How many lines in the data below have the string "brick"? Reply with the number alone.

| Stored data |
========================

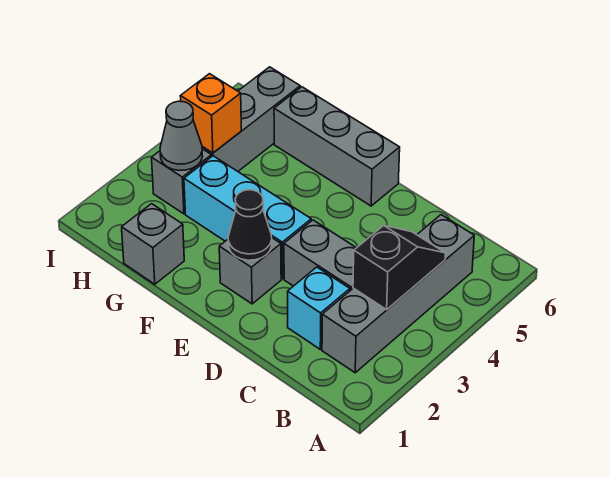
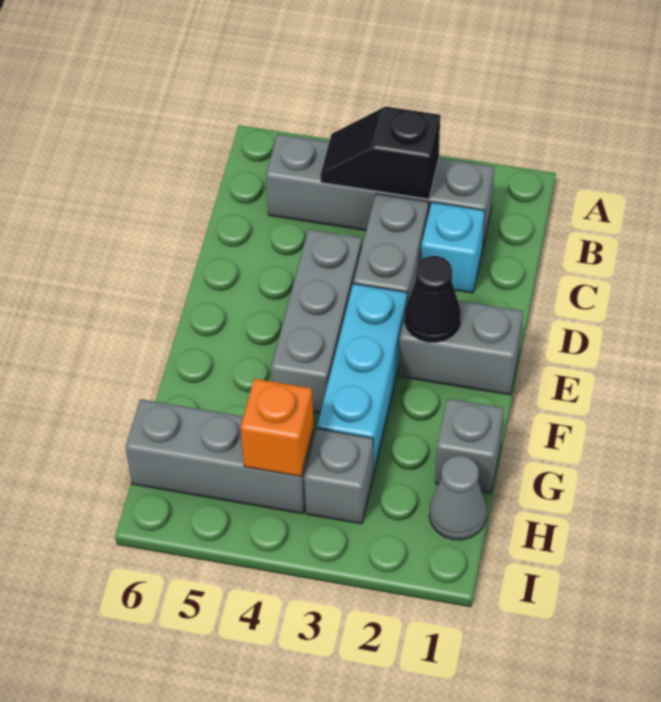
grey brick E2 level 1 -> grey brick E1:E2 level 1
grey brick E6:G6 level 1 -> grey brick D4:F4 level 1
grey cone H3 level 2 -> grey cone H1 level 1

========================

| Problem solution |
2